Task to carry out: Please transcribe the listing below in full, exactly as written, leaving out its pictures.

Provided records:
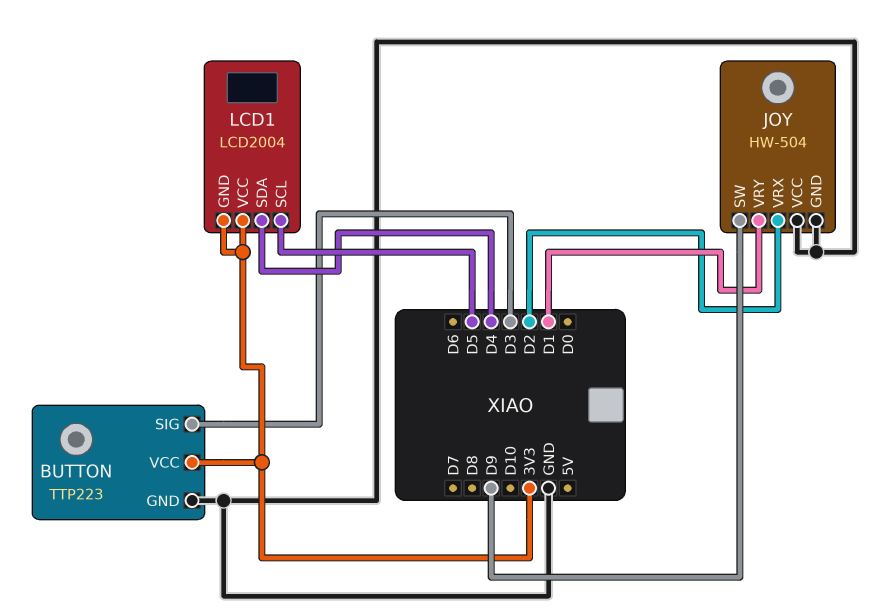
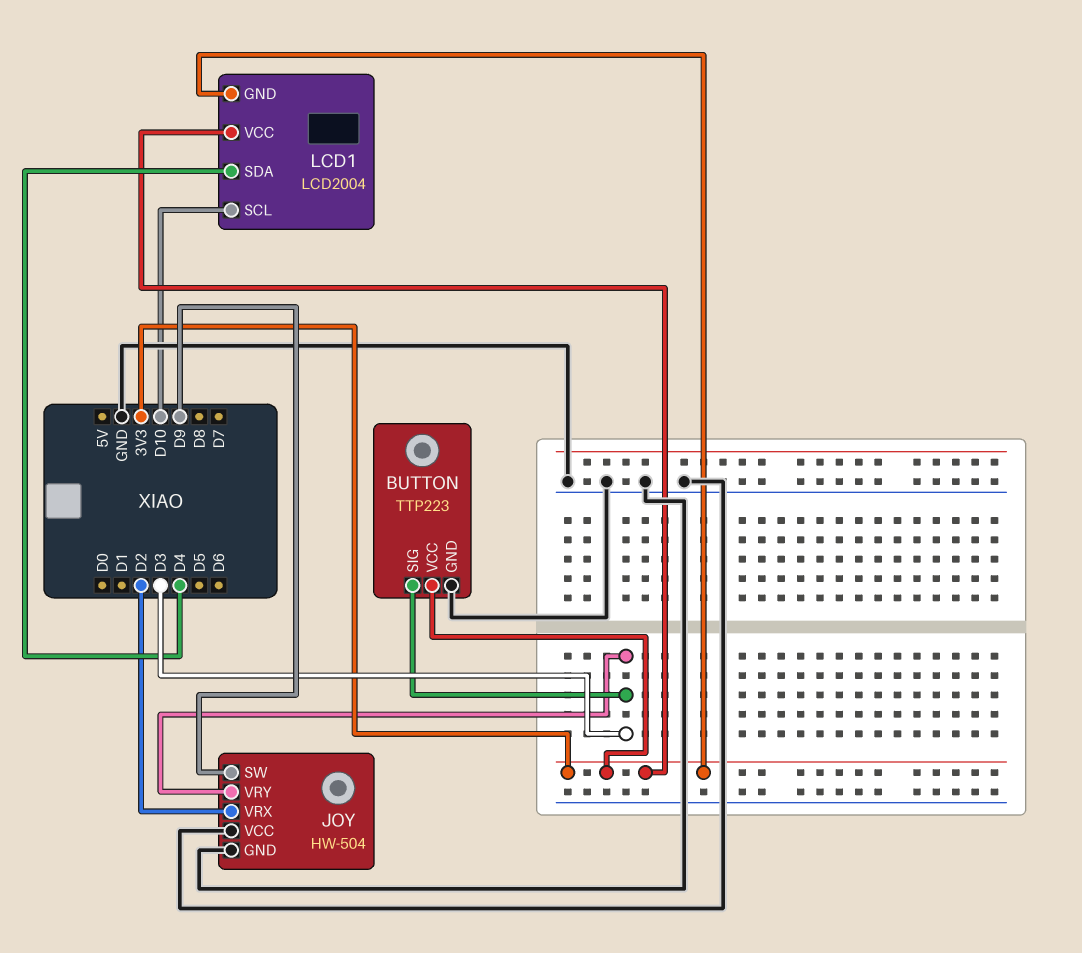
JOY pin VRY: D1 -> D3
LCD1 pin SCL: D5 -> D10

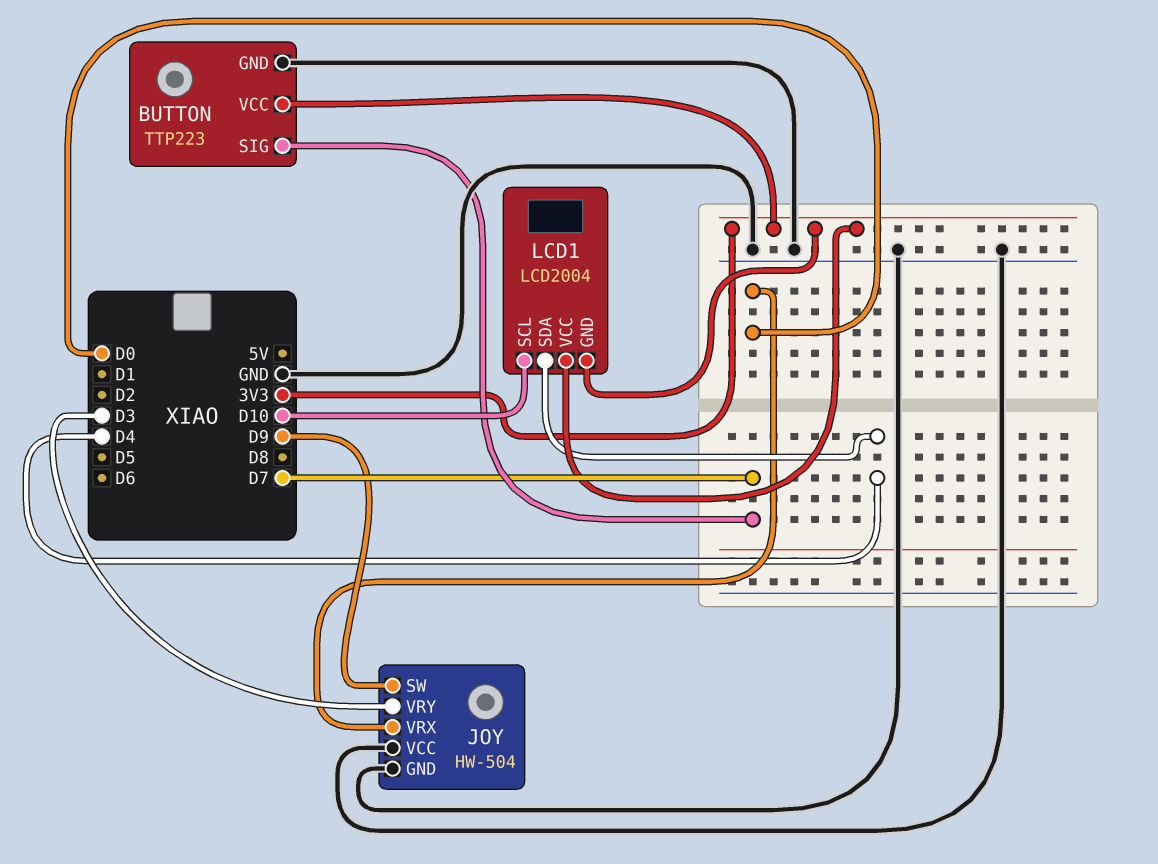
BUTTON pin SIG: D3 -> D7
JOY pin VRX: D2 -> D0

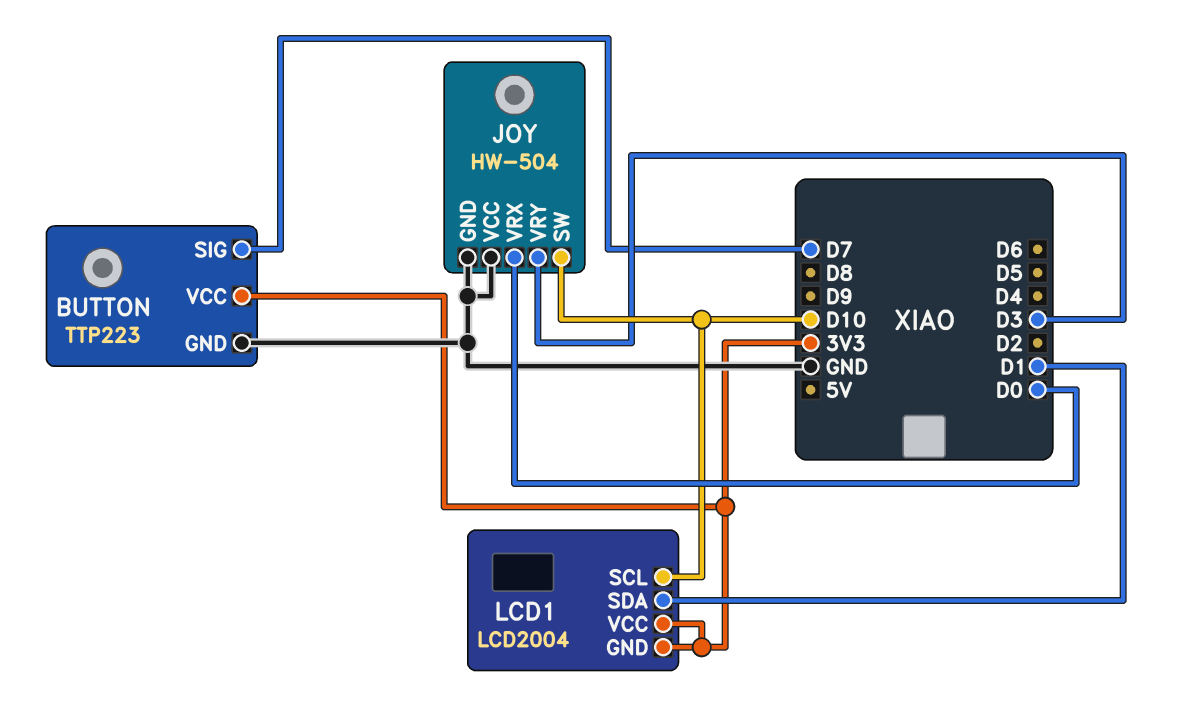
JOY pin SW: D9 -> D10
LCD1 pin SDA: D4 -> D1

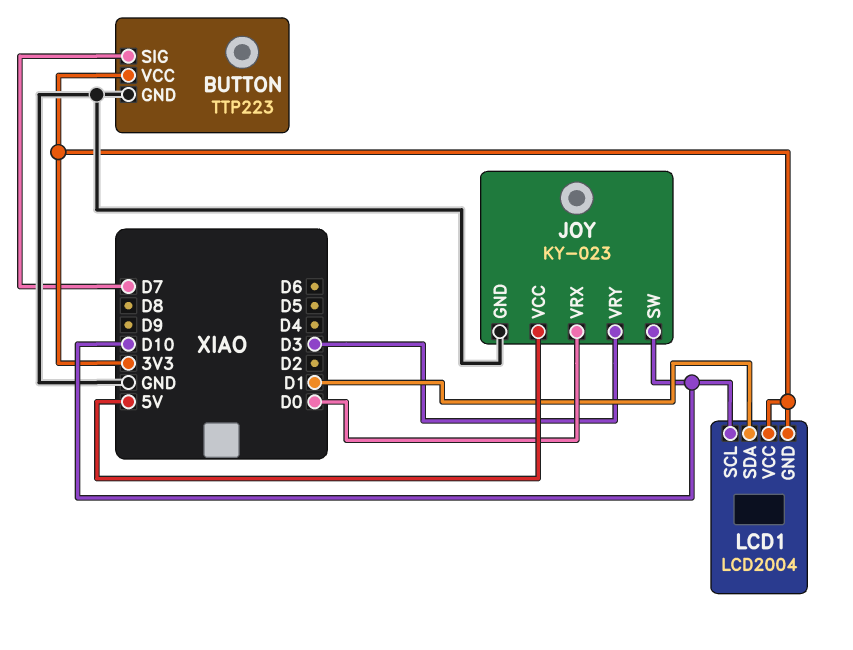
JOY: HW-504 -> KY-023
JOY pin VCC: GND -> 5V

Solved problem:
JOY pin VRY: D1 -> D3
LCD1 pin SCL: D5 -> D10

BUTTON pin SIG: D3 -> D7
JOY pin VRX: D2 -> D0

JOY pin SW: D9 -> D10
LCD1 pin SDA: D4 -> D1

JOY: HW-504 -> KY-023
JOY pin VCC: GND -> 5V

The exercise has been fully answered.